Exercise:
Extract every record, exactly as written, and ignore the pictures.

Data items

*** Begin section ***

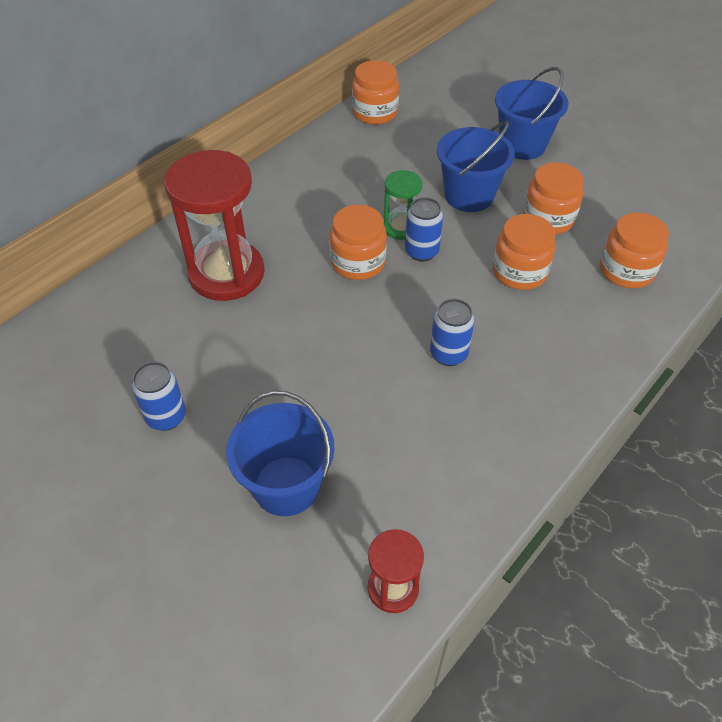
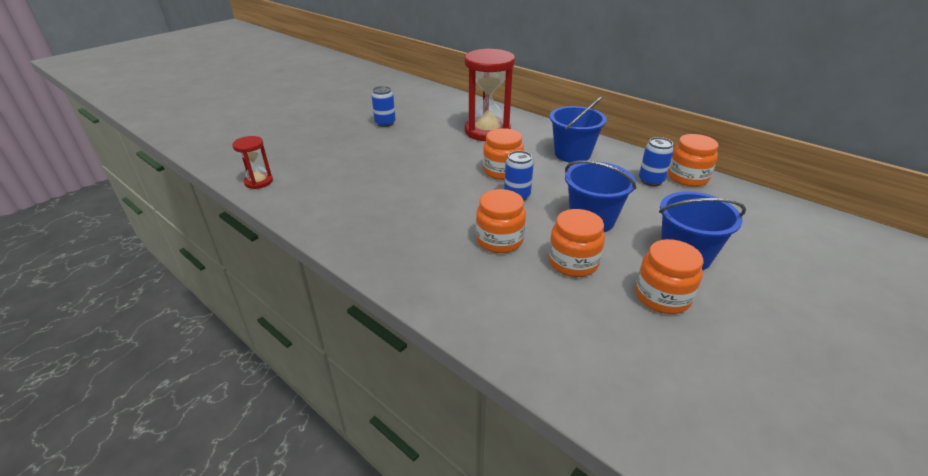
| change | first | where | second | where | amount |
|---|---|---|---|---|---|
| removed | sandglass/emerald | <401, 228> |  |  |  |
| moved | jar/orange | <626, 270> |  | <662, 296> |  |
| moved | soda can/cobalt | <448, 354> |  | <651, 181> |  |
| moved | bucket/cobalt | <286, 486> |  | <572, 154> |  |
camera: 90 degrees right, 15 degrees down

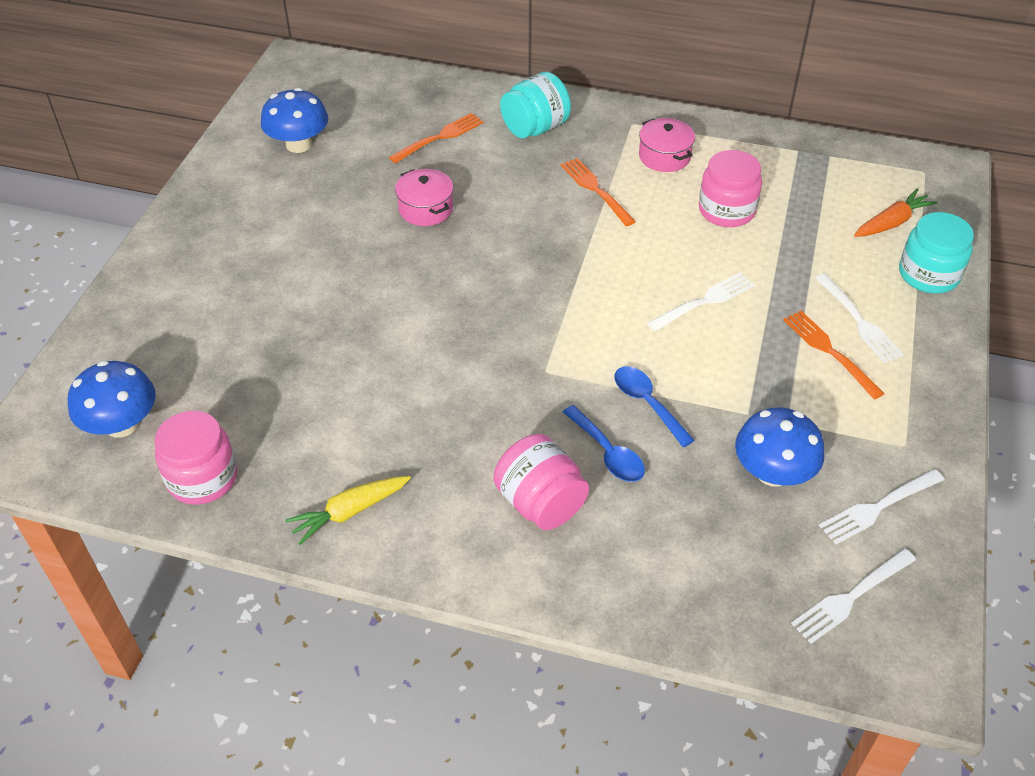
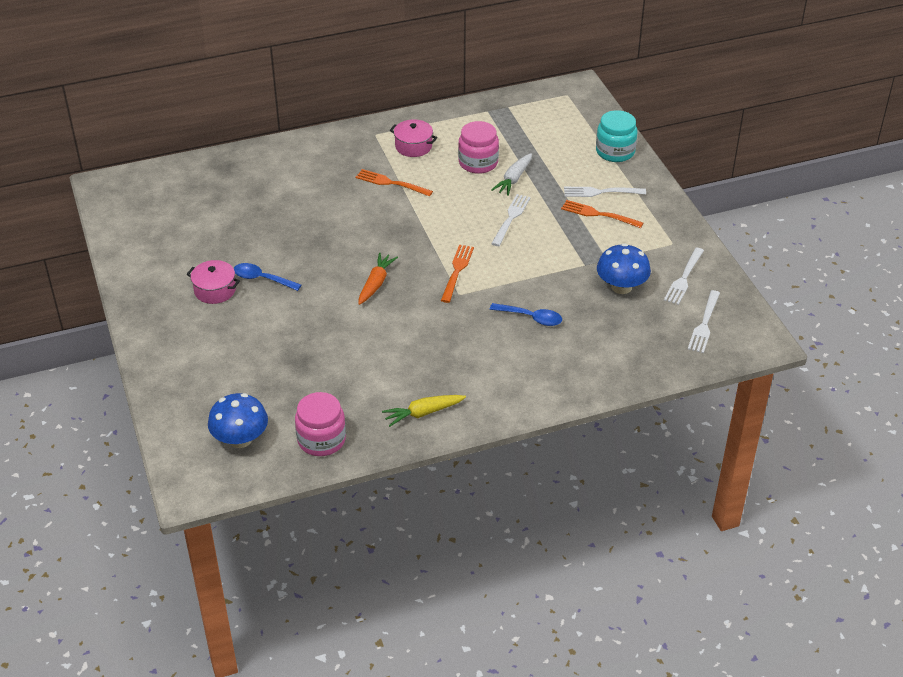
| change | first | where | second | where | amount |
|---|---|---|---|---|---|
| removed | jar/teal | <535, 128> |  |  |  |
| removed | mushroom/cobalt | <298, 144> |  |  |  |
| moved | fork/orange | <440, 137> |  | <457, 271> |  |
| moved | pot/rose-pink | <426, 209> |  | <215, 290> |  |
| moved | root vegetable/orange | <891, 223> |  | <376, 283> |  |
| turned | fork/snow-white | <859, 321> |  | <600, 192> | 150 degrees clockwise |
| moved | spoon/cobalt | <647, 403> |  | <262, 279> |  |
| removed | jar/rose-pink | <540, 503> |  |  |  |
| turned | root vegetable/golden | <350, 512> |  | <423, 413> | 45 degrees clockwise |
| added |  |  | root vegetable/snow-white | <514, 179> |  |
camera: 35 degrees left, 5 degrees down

*** End section ***

Task solution:
| change | first | where | second | where | amount |
|---|---|---|---|---|---|
| removed | sandglass/emerald | <401, 228> |  |  |  |
| moved | jar/orange | <626, 270> |  | <662, 296> |  |
| moved | soda can/cobalt | <448, 354> |  | <651, 181> |  |
| moved | bucket/cobalt | <286, 486> |  | <572, 154> |  |
camera: 90 degrees right, 15 degrees down

| change | first | where | second | where | amount |
|---|---|---|---|---|---|
| removed | jar/teal | <535, 128> |  |  |  |
| removed | mushroom/cobalt | <298, 144> |  |  |  |
| moved | fork/orange | <440, 137> |  | <457, 271> |  |
| moved | pot/rose-pink | <426, 209> |  | <215, 290> |  |
| moved | root vegetable/orange | <891, 223> |  | <376, 283> |  |
| turned | fork/snow-white | <859, 321> |  | <600, 192> | 150 degrees clockwise |
| moved | spoon/cobalt | <647, 403> |  | <262, 279> |  |
| removed | jar/rose-pink | <540, 503> |  |  |  |
| turned | root vegetable/golden | <350, 512> |  | <423, 413> | 45 degrees clockwise |
| added |  |  | root vegetable/snow-white | <514, 179> |  |
camera: 35 degrees left, 5 degrees down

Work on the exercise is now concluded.